===== Data provided

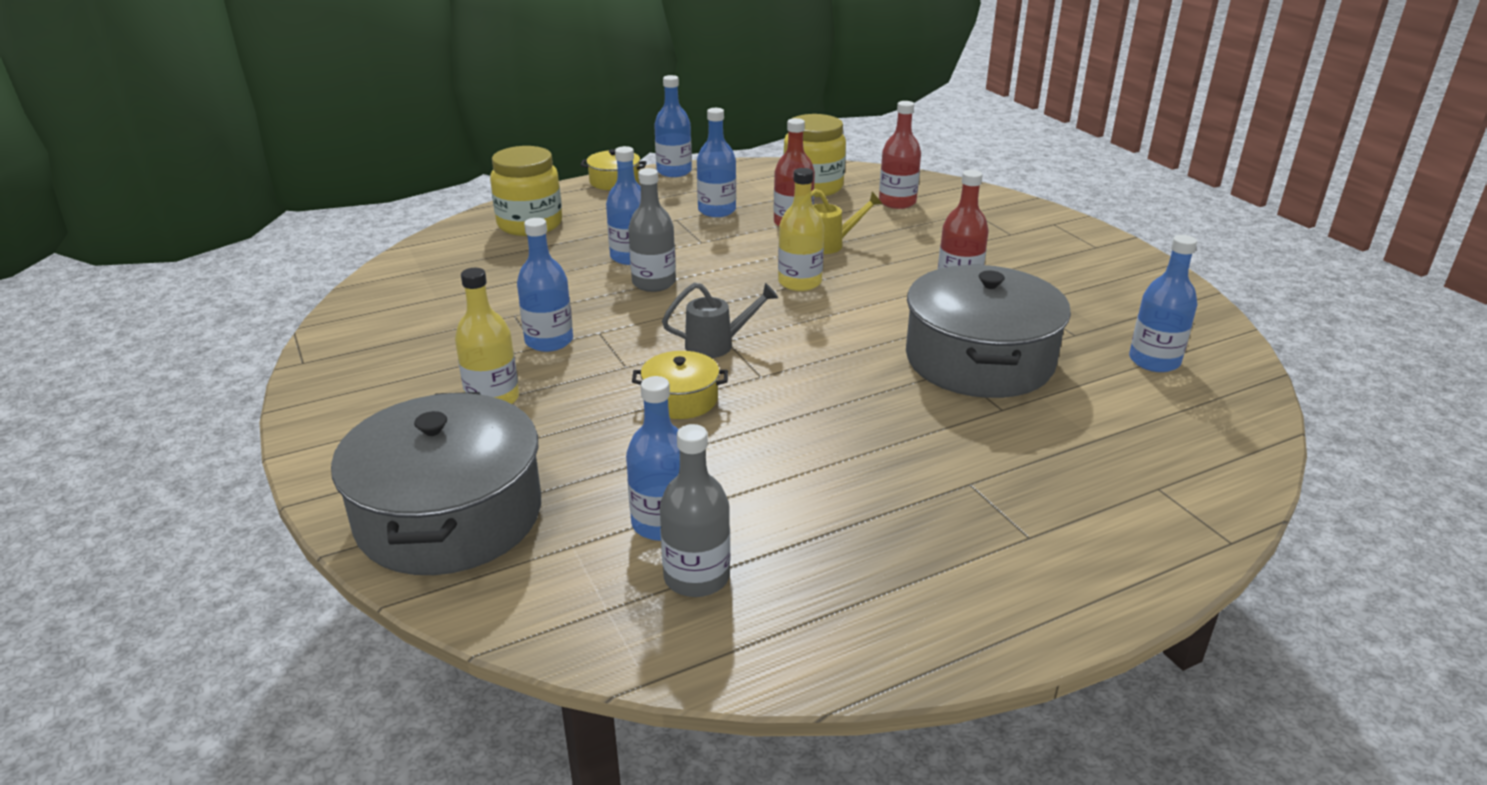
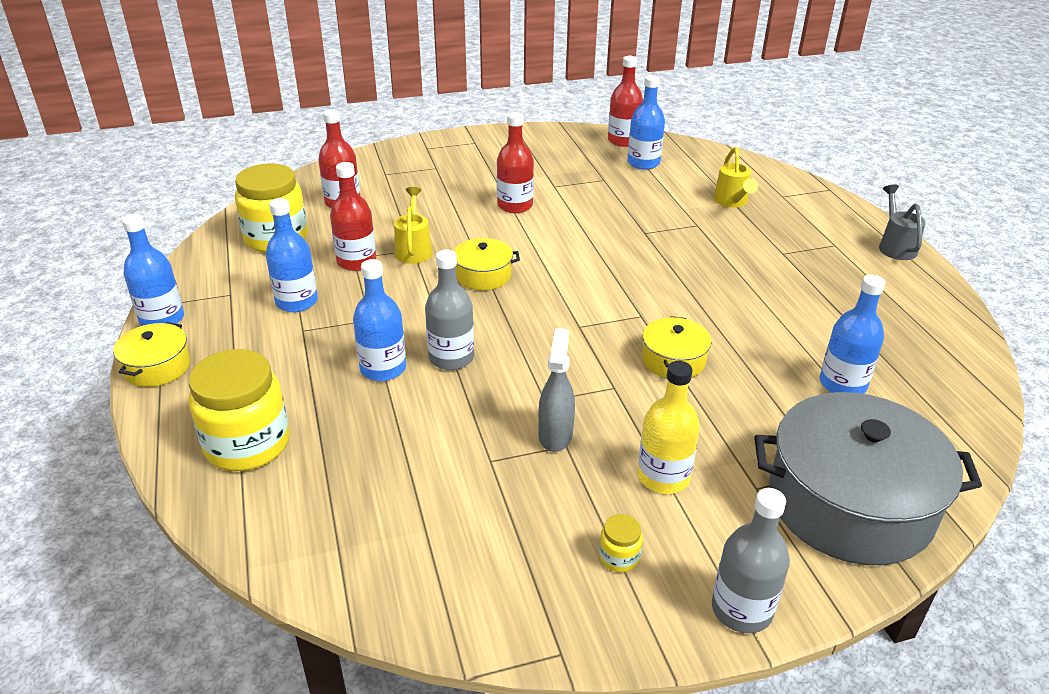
camera: 80 degrees left, 5 degrees up
blue bottle [517,218,573,352] -> grey spray bottle [538,328,575,452]
grey bottle [660,424,730,597] -> grey bottle moved to [712,488,790,633]
grey watering can [662,283,778,358] -> grey watering can moved to [879,185,925,260]
yellow bottle [778,168,824,291] -> yellow pot [454,238,520,290]
grey pot [906,265,1071,398] -> none
none -> yellow jar [599,514,643,572]
none -> red bottle [608,56,643,147]
none -> yellow watering can [714,147,758,208]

==========

- Problem to work on -
Within the entries above, find each line where "moved" appears; copy every one.

- Answer box -
grey bottle [660,424,730,597] -> grey bottle moved to [712,488,790,633]
grey watering can [662,283,778,358] -> grey watering can moved to [879,185,925,260]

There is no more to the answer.